| What to do |
Except for images, print the whole listing verbatim.

| Extracted entries |
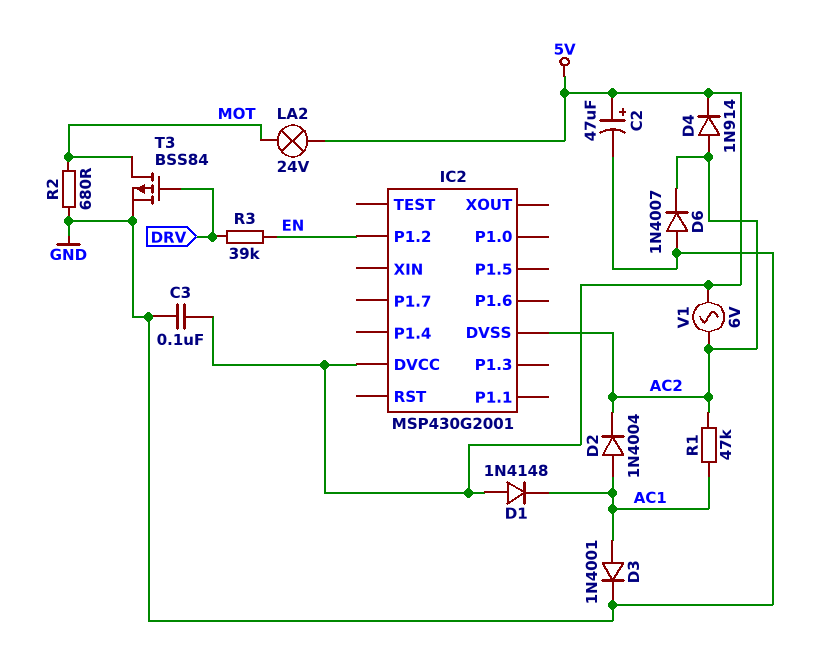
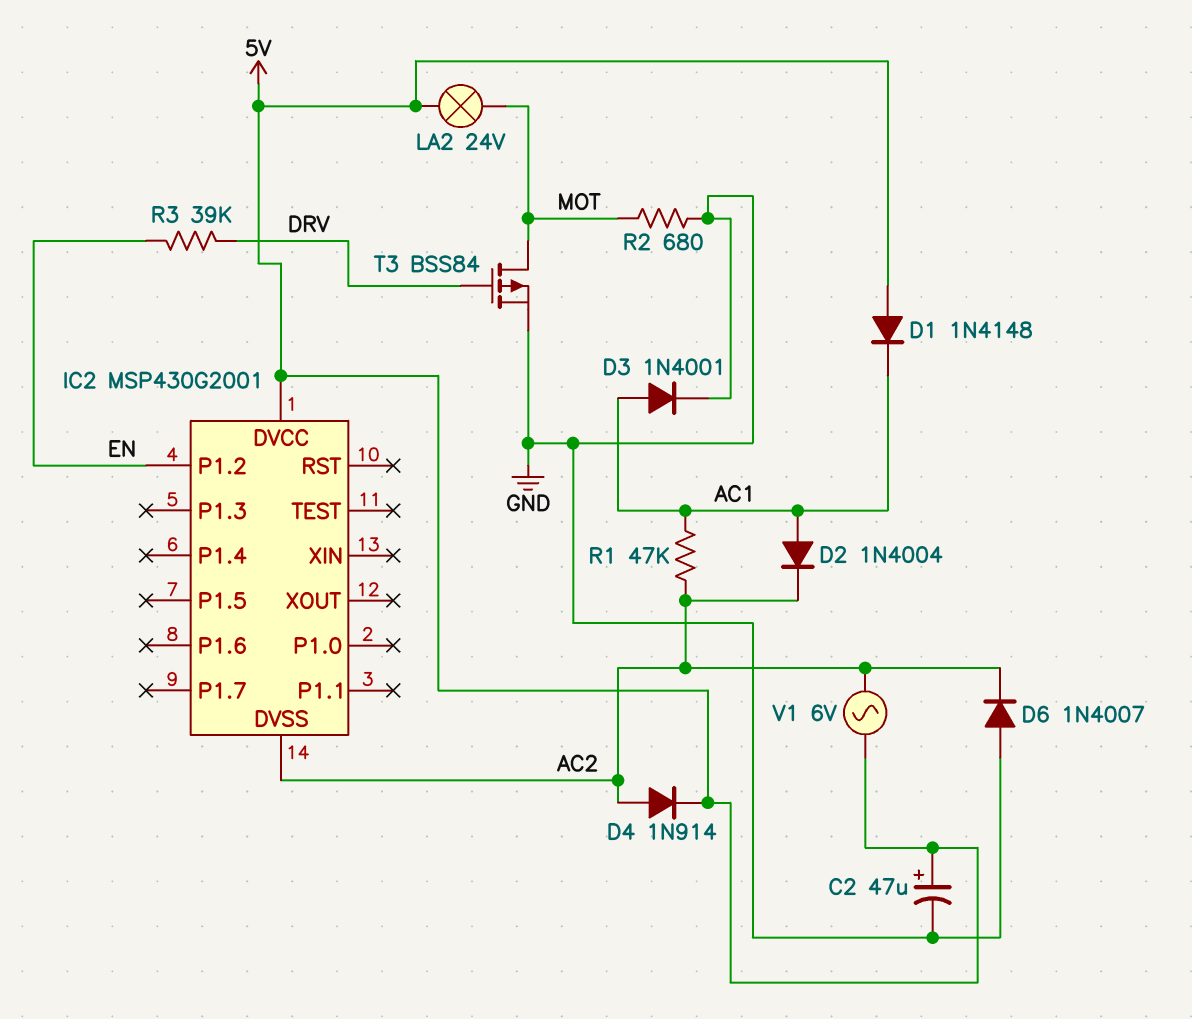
C3: 100nF (5V, GND) -> none

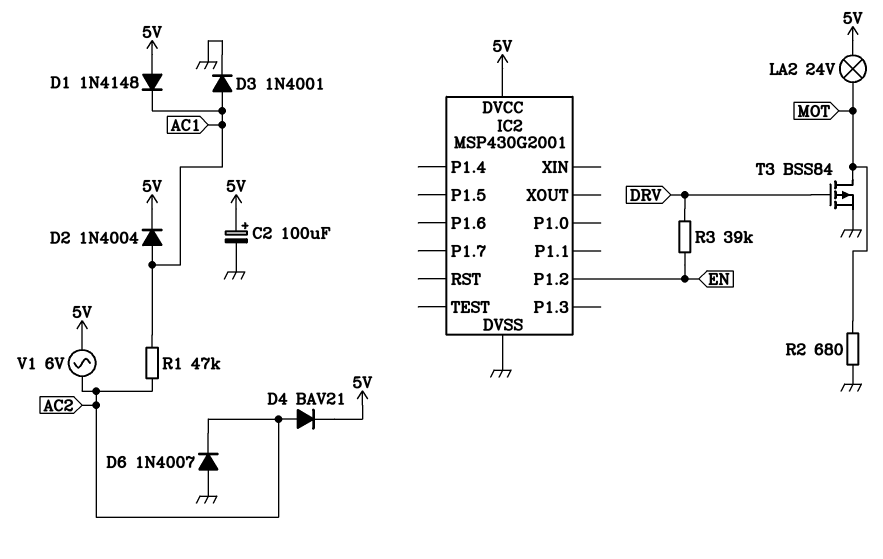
C2: 47uF (plus 5V, minus GND) -> 100uF (plus 5V, minus GND)
D2: diode 1N4004 (A AC1, K AC2) -> diode 1N4004 (A AC1, K 5V)
D4: diode 1N914 (A AC2, K 5V) -> diode BAV21 (A AC2, K 5V)
IC2 pin DVSS: AC2 -> GND

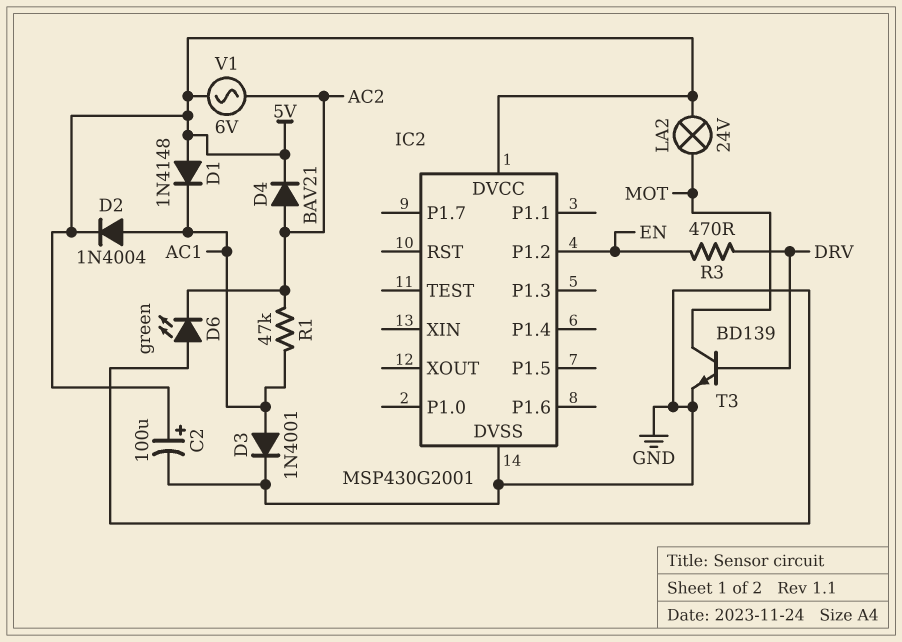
D6: diode 1N4007 (A GND, K AC2) -> LED green (A GND, K AC2)
R2: 680 (GND, MOT) -> none
R3: 39k (DRV, EN) -> 470 (DRV, EN)
T3: PMOS BSS84 (G DRV, D MOT, S GND) -> NPN BD139 (B DRV, C MOT, E GND)

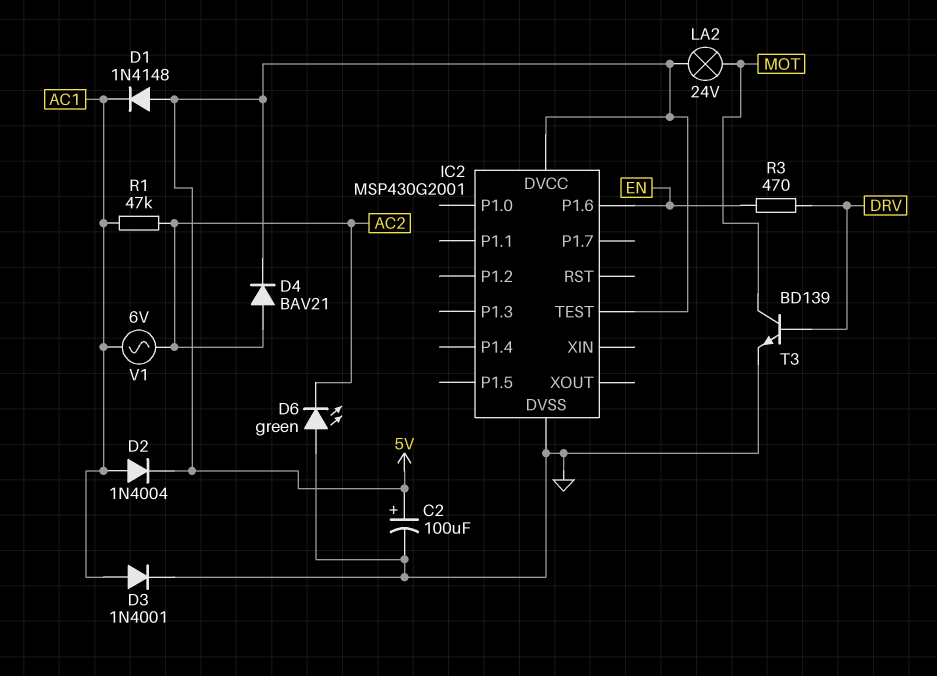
IC2 pin P1.2: EN -> none
IC2 pin P1.6: none -> EN
IC2 pin TEST: none -> 5V
V1: AC 6V (5V, AC2) -> AC 6V (AC1, AC2)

| Written reply |
C3: 100nF (5V, GND) -> none

C2: 47uF (plus 5V, minus GND) -> 100uF (plus 5V, minus GND)
D2: diode 1N4004 (A AC1, K AC2) -> diode 1N4004 (A AC1, K 5V)
D4: diode 1N914 (A AC2, K 5V) -> diode BAV21 (A AC2, K 5V)
IC2 pin DVSS: AC2 -> GND

D6: diode 1N4007 (A GND, K AC2) -> LED green (A GND, K AC2)
R2: 680 (GND, MOT) -> none
R3: 39k (DRV, EN) -> 470 (DRV, EN)
T3: PMOS BSS84 (G DRV, D MOT, S GND) -> NPN BD139 (B DRV, C MOT, E GND)

IC2 pin P1.2: EN -> none
IC2 pin P1.6: none -> EN
IC2 pin TEST: none -> 5V
V1: AC 6V (5V, AC2) -> AC 6V (AC1, AC2)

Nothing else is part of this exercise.